■ **Input for this task**
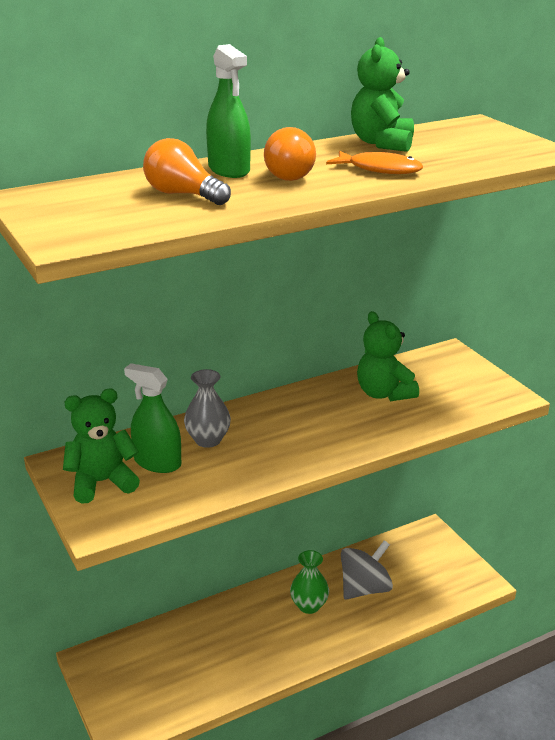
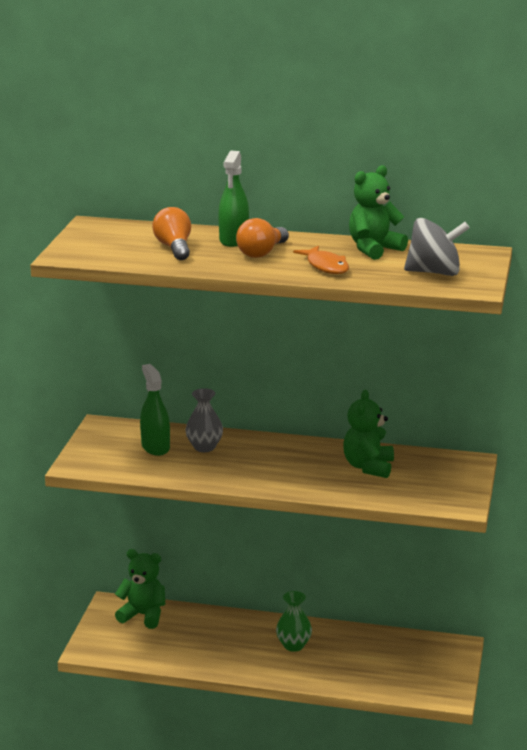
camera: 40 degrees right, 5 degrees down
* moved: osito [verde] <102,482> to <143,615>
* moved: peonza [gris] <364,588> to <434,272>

==

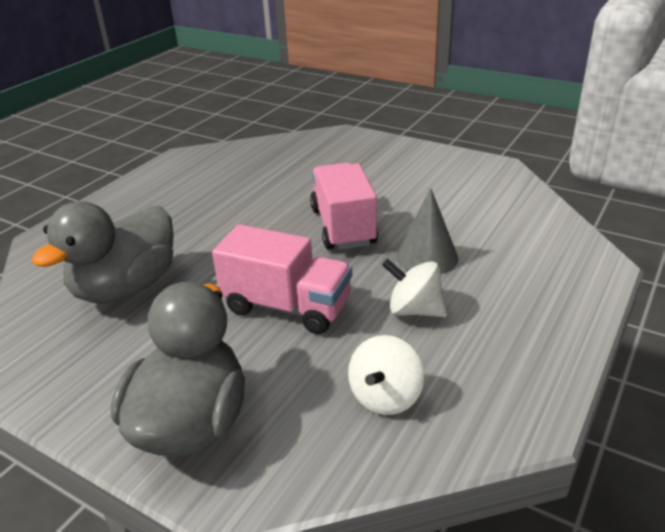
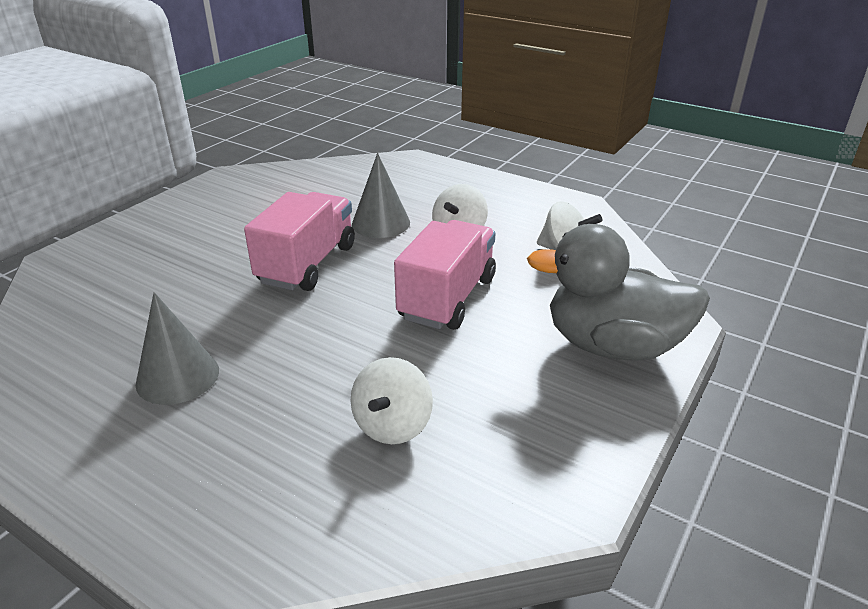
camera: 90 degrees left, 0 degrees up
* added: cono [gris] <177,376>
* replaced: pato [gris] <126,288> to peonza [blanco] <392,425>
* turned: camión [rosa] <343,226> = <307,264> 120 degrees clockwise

==

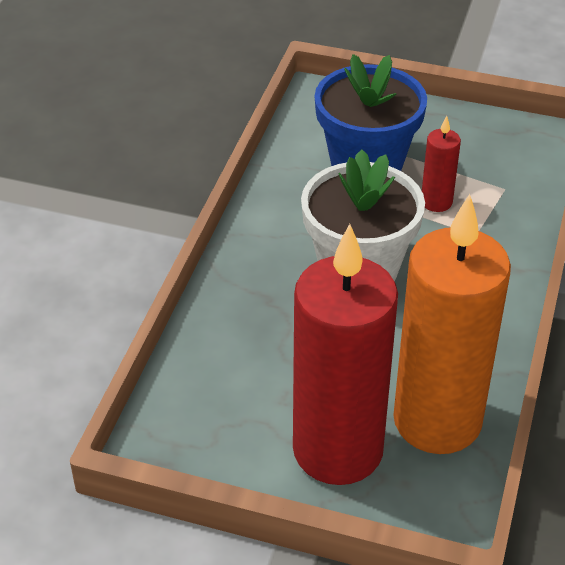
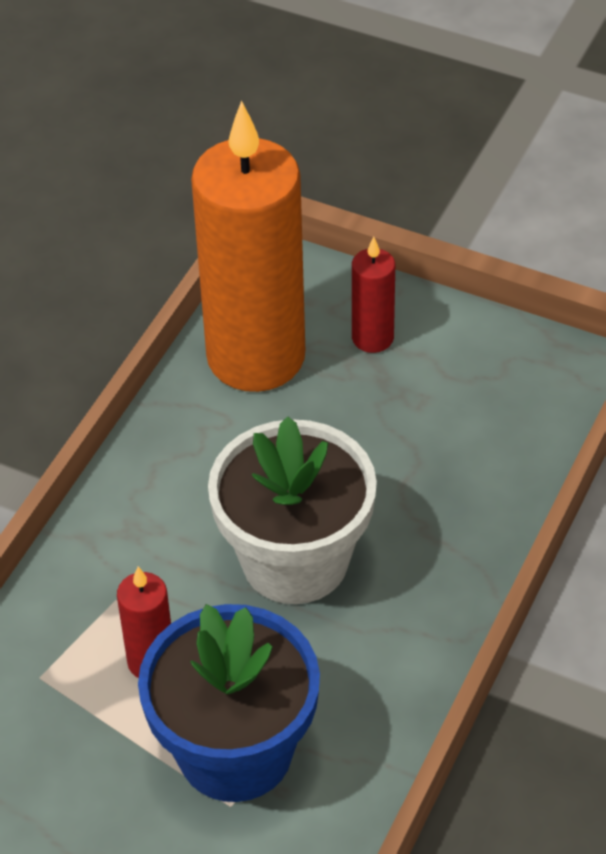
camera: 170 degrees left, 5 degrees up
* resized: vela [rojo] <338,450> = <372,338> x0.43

■ **What the task asks**
Set down, from the entries above, exactly the lines from the one with "camera: 40 degrees right, 5 degrees down" up to and including the one with "<364,588> to <434,272>", and no other lines.

■ **Completed task**
camera: 40 degrees right, 5 degrees down
* moved: osito [verde] <102,482> to <143,615>
* moved: peonza [gris] <364,588> to <434,272>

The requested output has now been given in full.